• Task directions
Which of the lines below hold "diode"? Please return each one.

========================

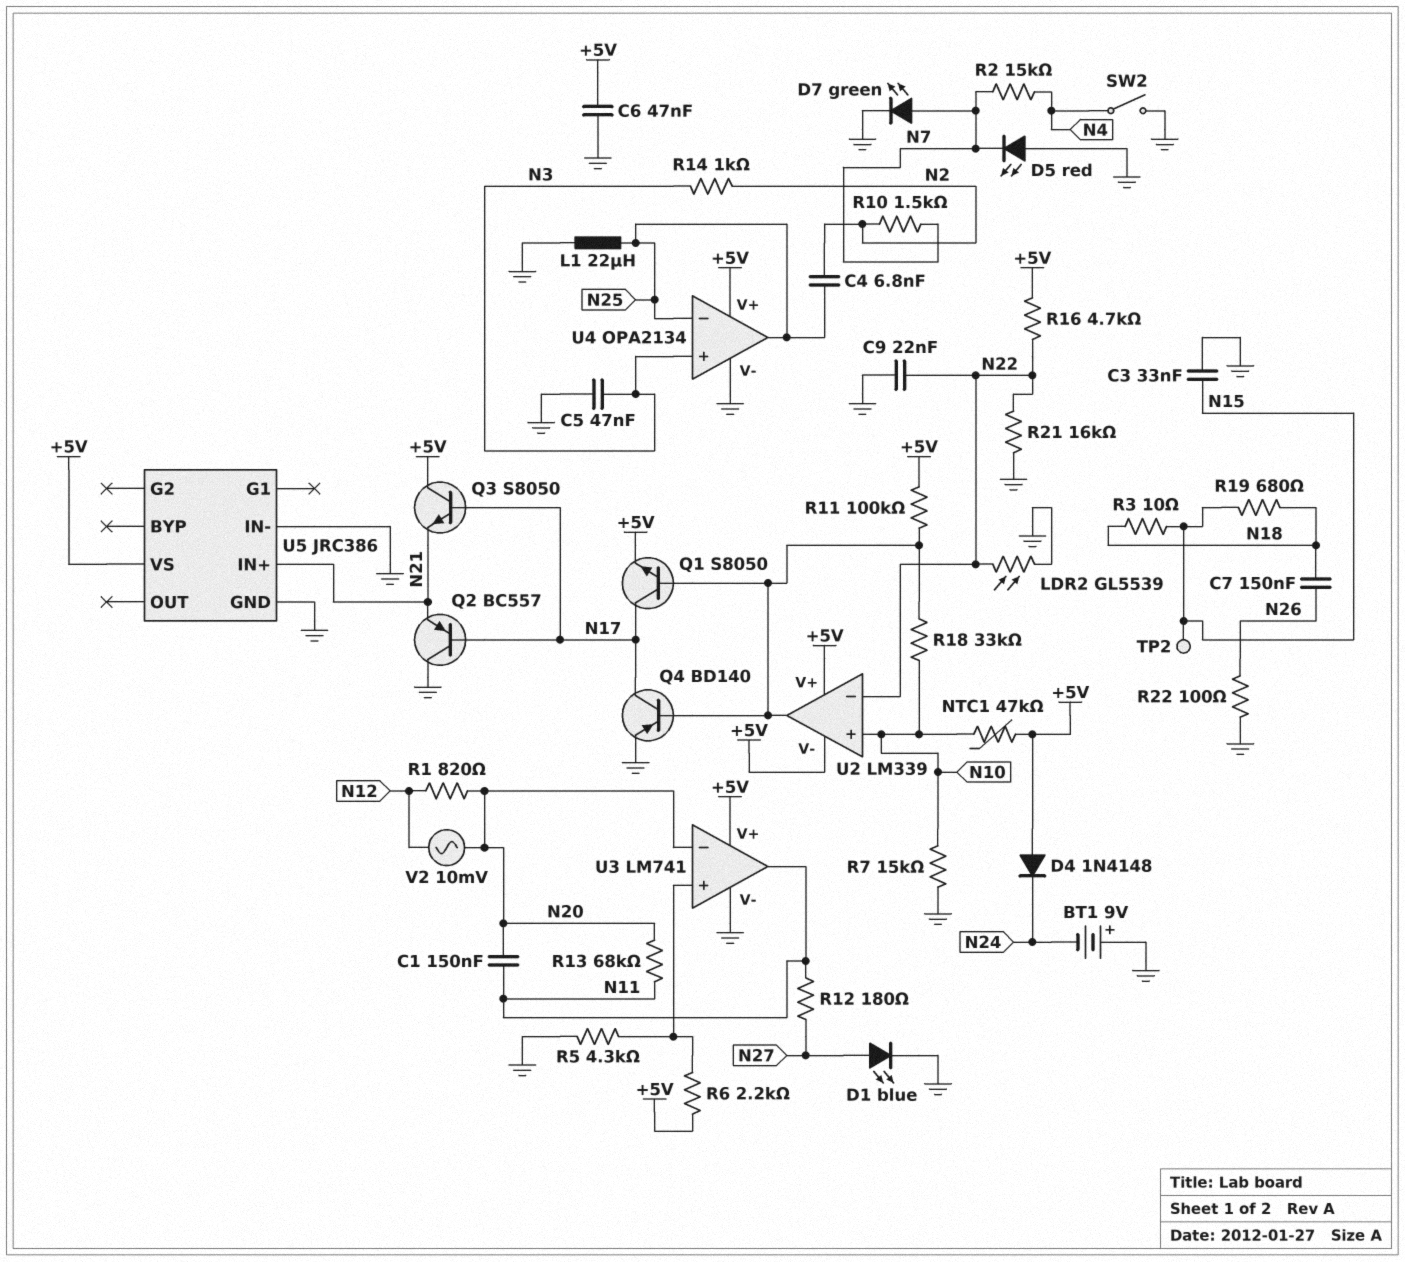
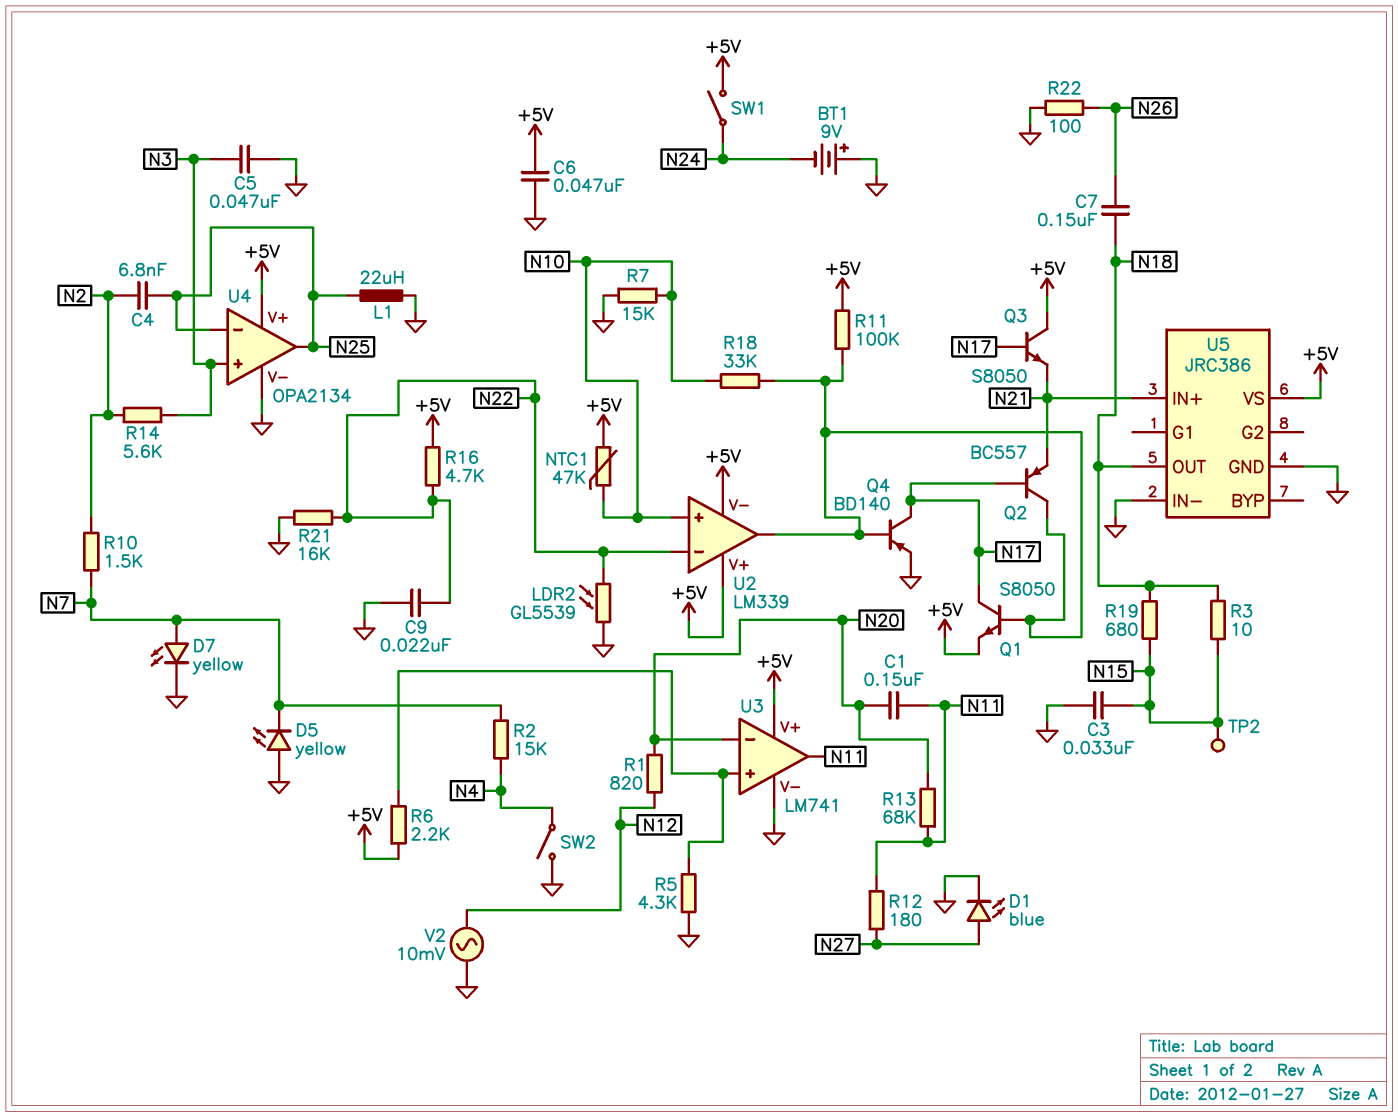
D4: diode 1N4148 (A +5V, K N24) -> none
D5: LED red (A GND, K N7) -> LED yellow (A GND, K N7)
D7: LED green (A N7, K GND) -> LED yellow (A N7, K GND)
Q2: PNP BC557 (B N17, C GND, E N21) -> PNP BC557 (B N17, C U2/out, E N21)
R14: 1k (N2, N3) -> 5.6k (N2, N3)
SW1: none -> switch (+5V, N24)
U5 pin OUT: none -> N18
V2: AC 10mV (N12, N20) -> AC 10mV (GND, N12)

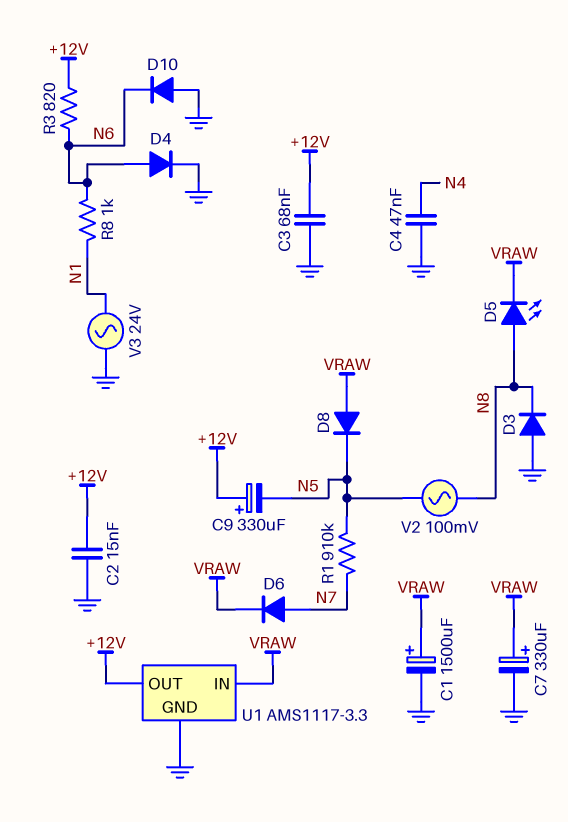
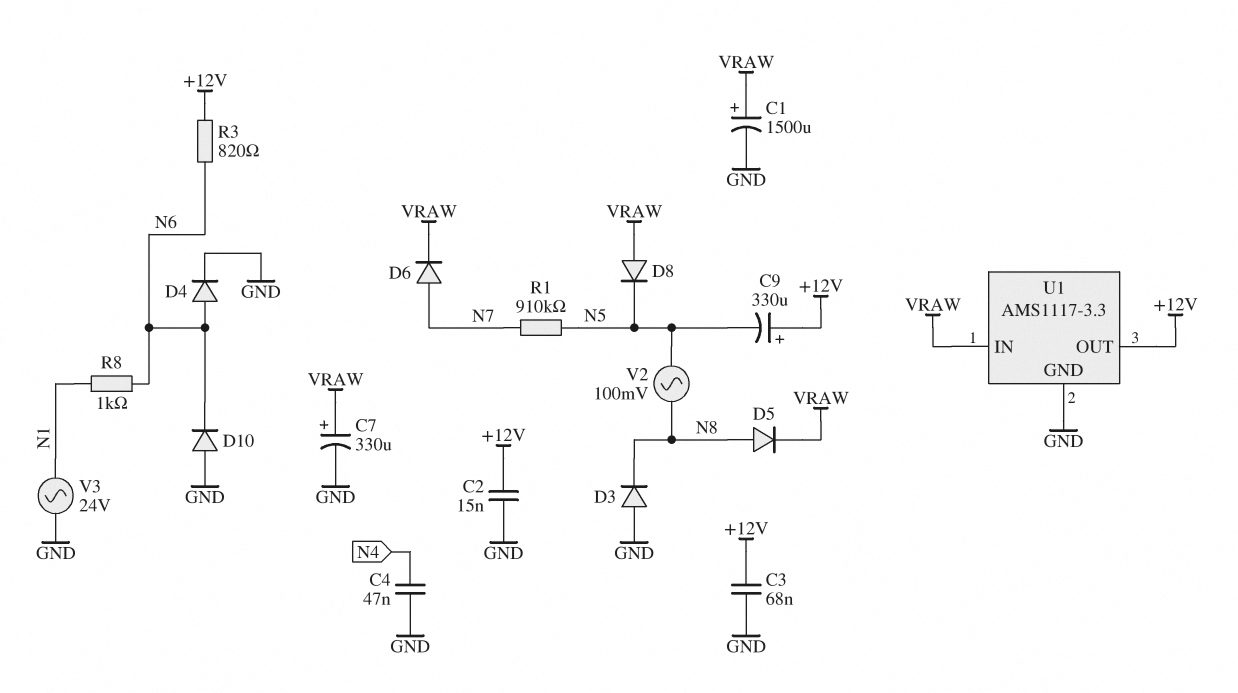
D5: LED (A N8, K VRAW) -> diode (A N8, K VRAW)

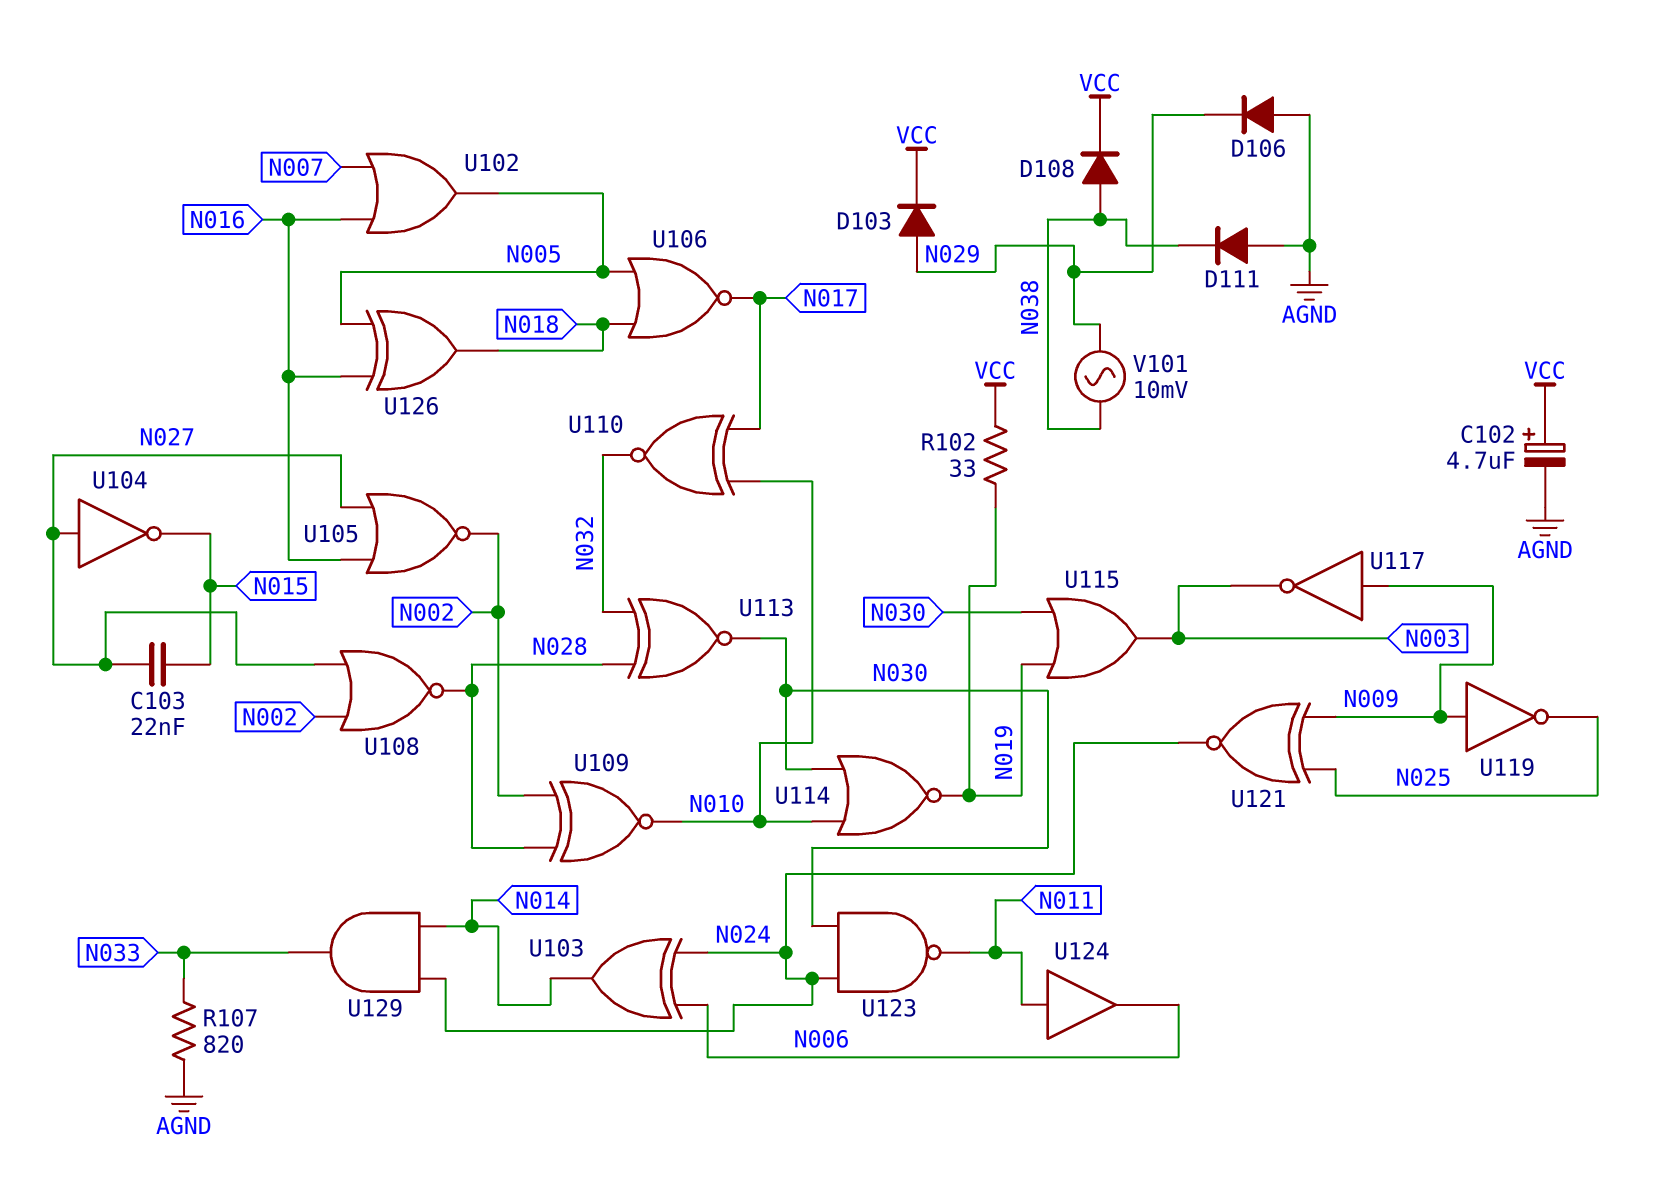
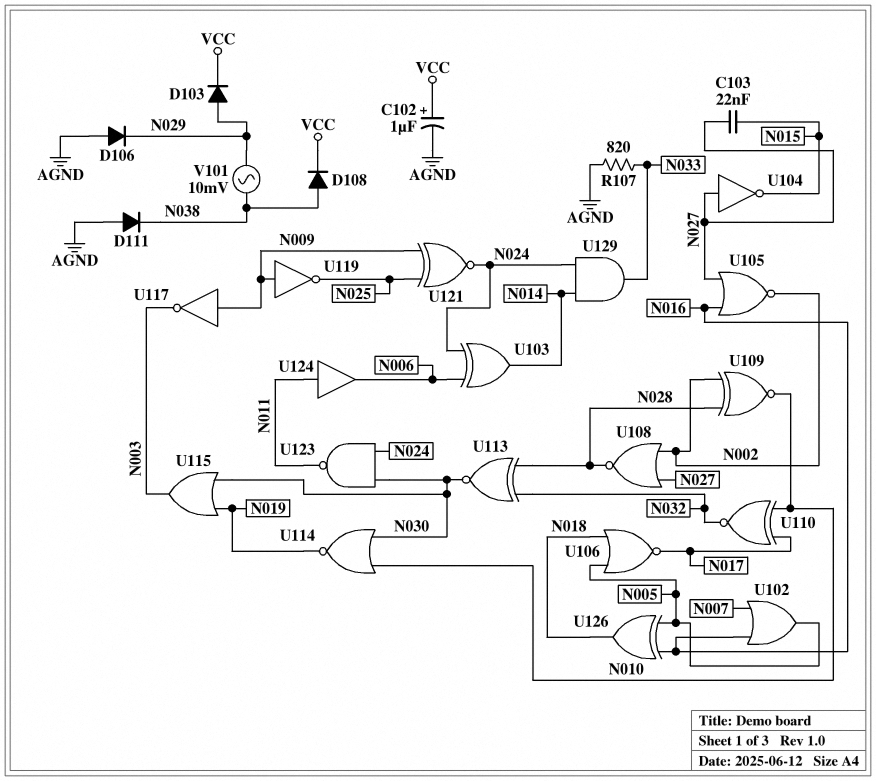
C102: 4.7uF (plus VCC, minus AGND) -> 1uF (plus VCC, minus AGND)
R102: 33 (N019, VCC) -> none

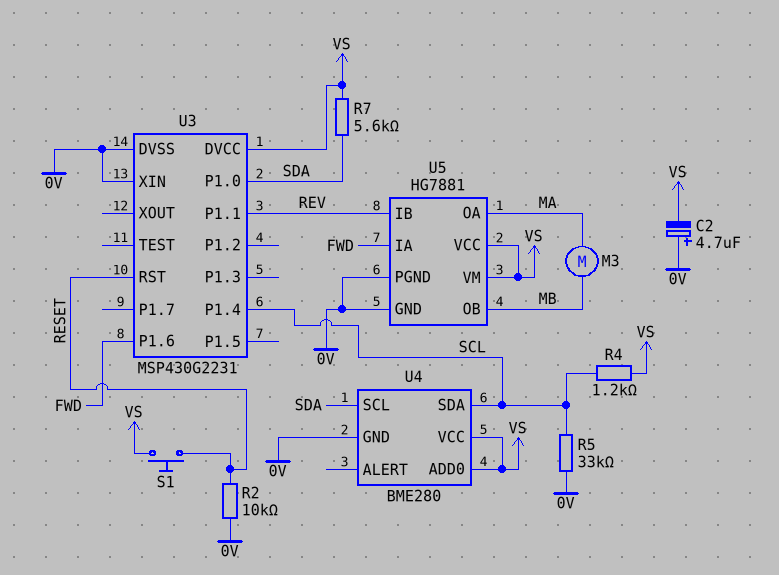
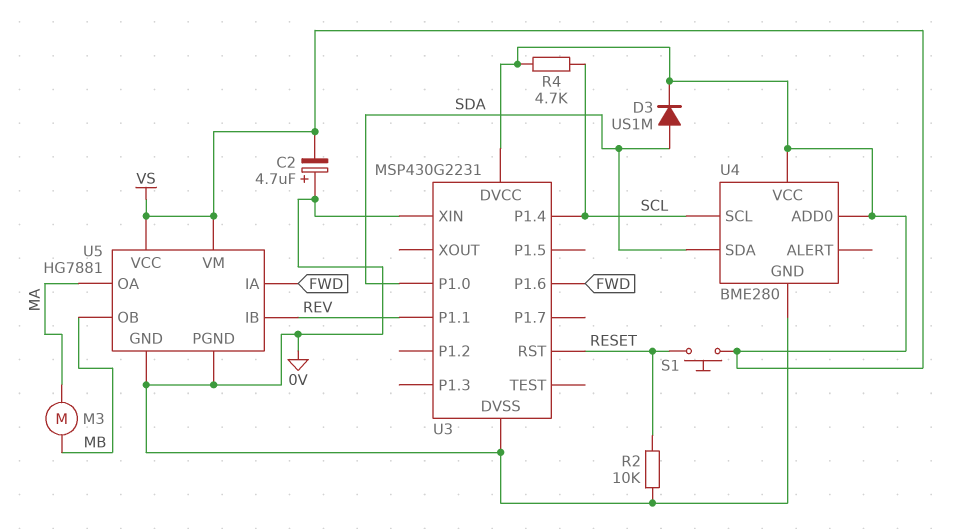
D3: none -> diode US1M (A SDA, K VS)
R4: 1.2k (SCL, VS) -> 4.7k (SCL, VS)
R5: 33k (0V, SCL) -> none
R7: 5.6k (SDA, VS) -> none
U4 pin SCL: SDA -> SCL
U4 pin SDA: SCL -> SDA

========================

• Your solution
D4: diode 1N4148 (A +5V, K N24) -> none
D5: LED (A N8, K VRAW) -> diode (A N8, K VRAW)
D3: none -> diode US1M (A SDA, K VS)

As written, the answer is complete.